- TASK OBJECTIVE: What is needed is an exact copy of the lines from the one containing "(536, 450) = (531, 393): none" through the final line of the material below.

- GIVEN INFORMATION:
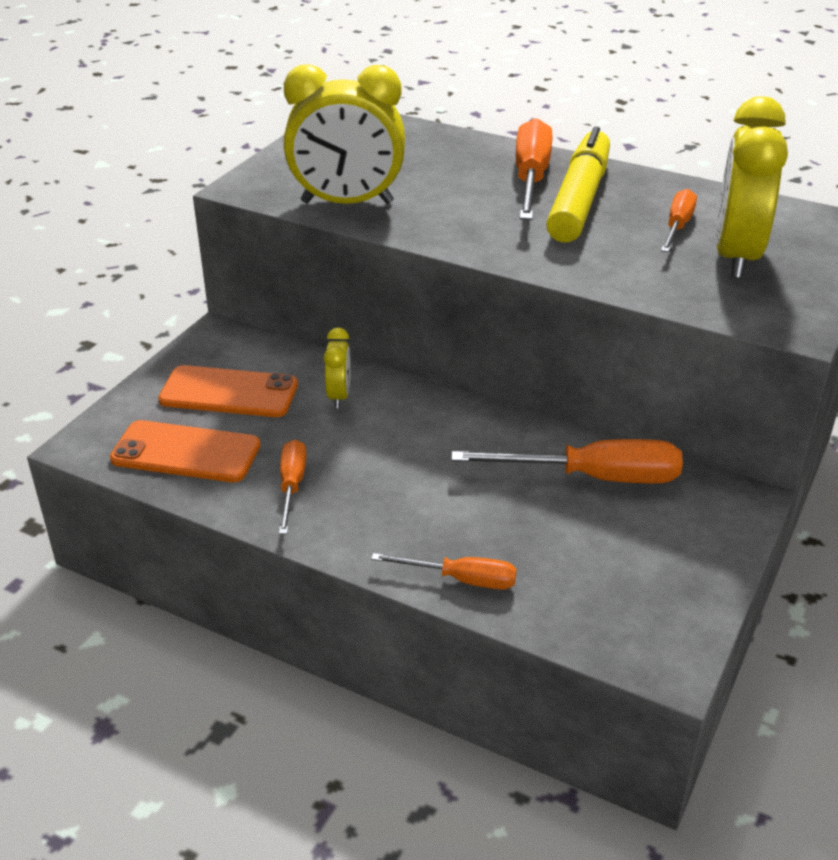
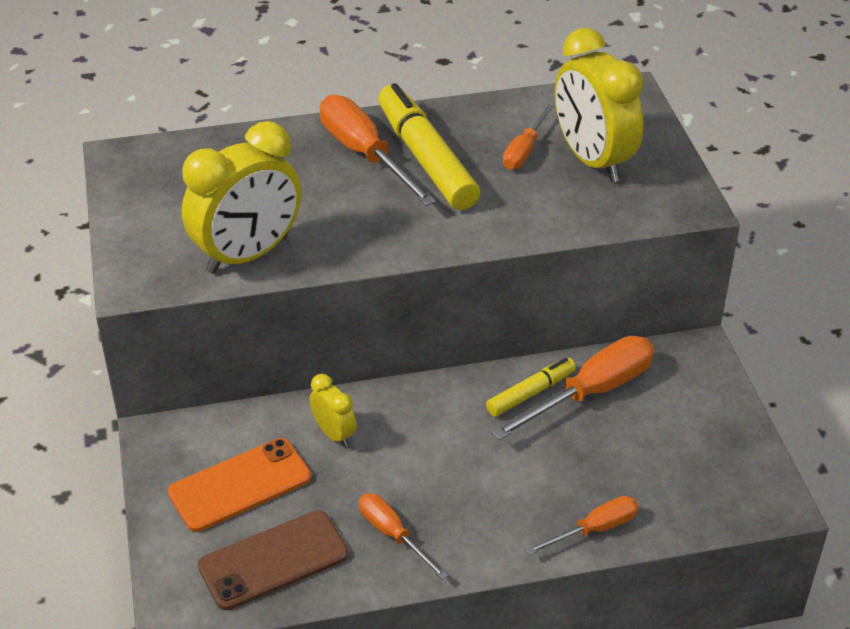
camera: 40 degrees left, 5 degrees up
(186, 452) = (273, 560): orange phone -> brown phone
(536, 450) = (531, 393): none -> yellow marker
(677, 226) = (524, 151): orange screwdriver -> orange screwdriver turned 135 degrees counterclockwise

- ANSWER TO THE EXERCISE:
(536, 450) = (531, 393): none -> yellow marker
(677, 226) = (524, 151): orange screwdriver -> orange screwdriver turned 135 degrees counterclockwise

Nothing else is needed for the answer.